[Provided information — start]

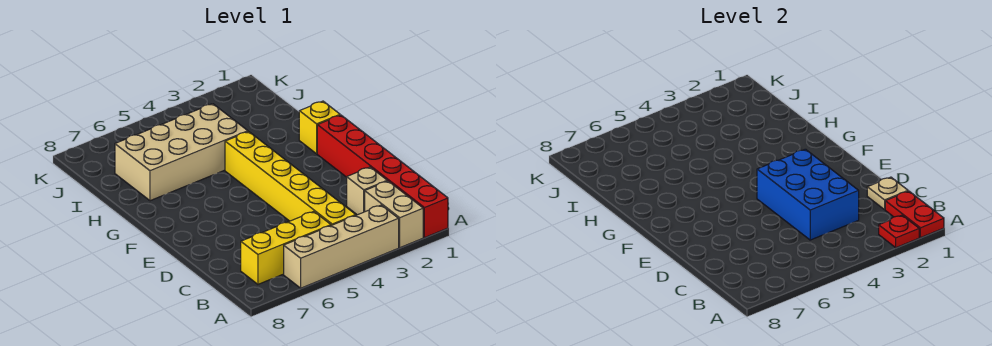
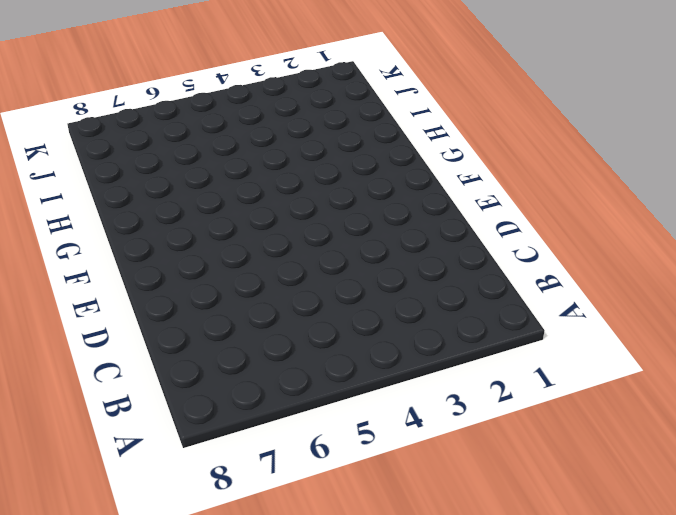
none -> red brick A1:F1 level 1
none -> tan brick A2:B2 level 1
none -> tan brick A3:A6 level 1

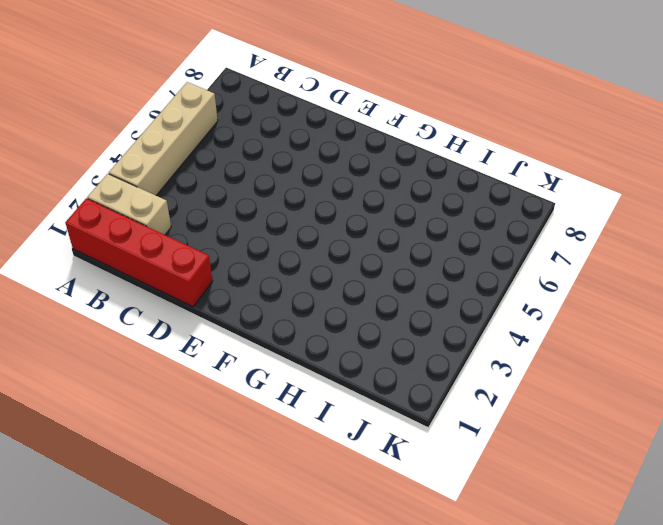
red brick A1:D1 level 1 -> red brick A1:F1 level 1
none -> yellow brick B4:G4 level 1
none -> yellow brick B5:B7 level 1
none -> tan brick C2 level 1

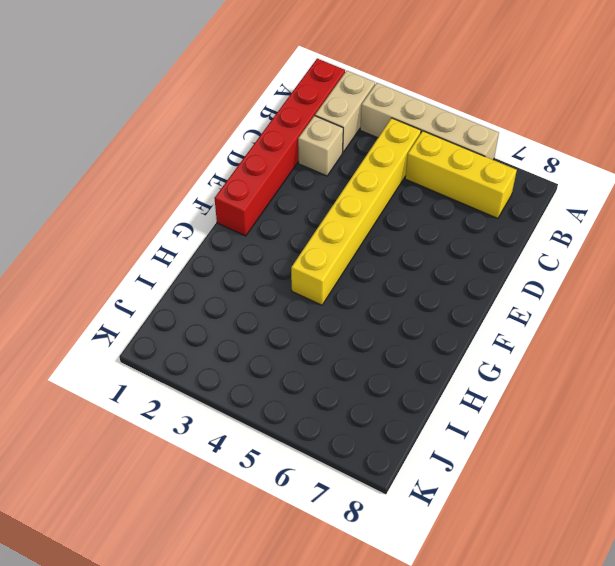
none -> yellow brick G1 level 1
none -> tan brick H4:I7 level 1
none -> red plate A1:B1 level 2

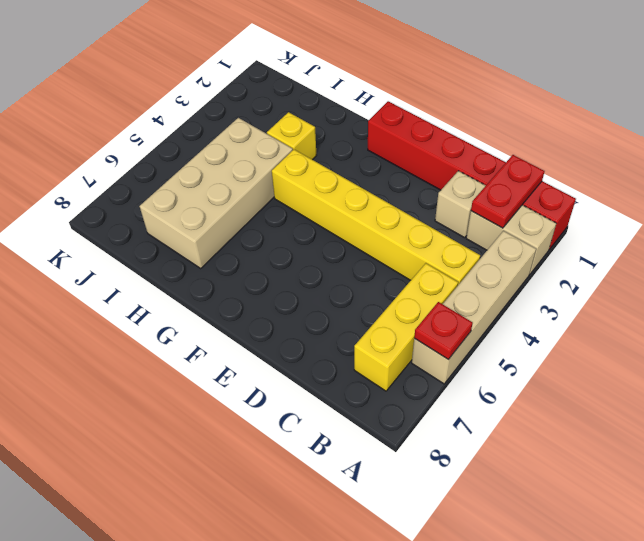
red plate A6 level 2 -> red plate A2 level 2
red plate B1:B2 level 2 -> red plate A1:B1 level 2
yellow brick H3 level 1 -> yellow brick G1 level 1
none -> tan plate C1 level 2
none -> blue brick C3:E4 level 2

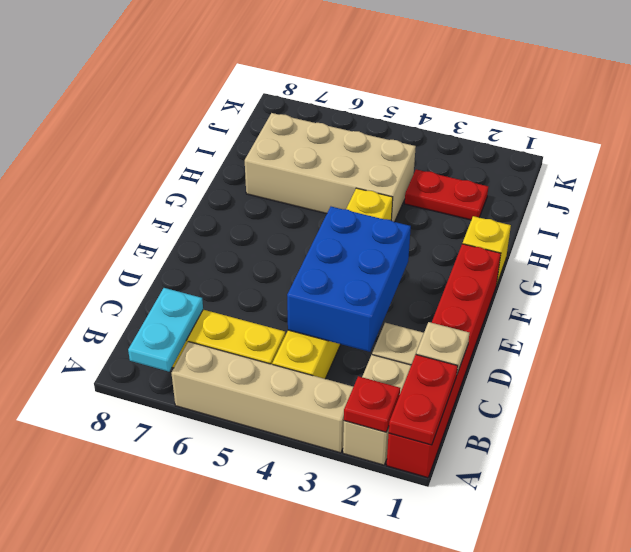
cyan plate A7:B7 level 2 -> none
red plate I2:I3 level 1 -> none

[Provided information — finish]

### [The task]
From the line containing "red brick A1:D1" down to the last line of the records above, repeat every line exactly and nothing else, dropping any pictures.

### [Completed task]
red brick A1:D1 level 1 -> red brick A1:F1 level 1
none -> yellow brick B4:G4 level 1
none -> yellow brick B5:B7 level 1
none -> tan brick C2 level 1

none -> yellow brick G1 level 1
none -> tan brick H4:I7 level 1
none -> red plate A1:B1 level 2

red plate A6 level 2 -> red plate A2 level 2
red plate B1:B2 level 2 -> red plate A1:B1 level 2
yellow brick H3 level 1 -> yellow brick G1 level 1
none -> tan plate C1 level 2
none -> blue brick C3:E4 level 2

cyan plate A7:B7 level 2 -> none
red plate I2:I3 level 1 -> none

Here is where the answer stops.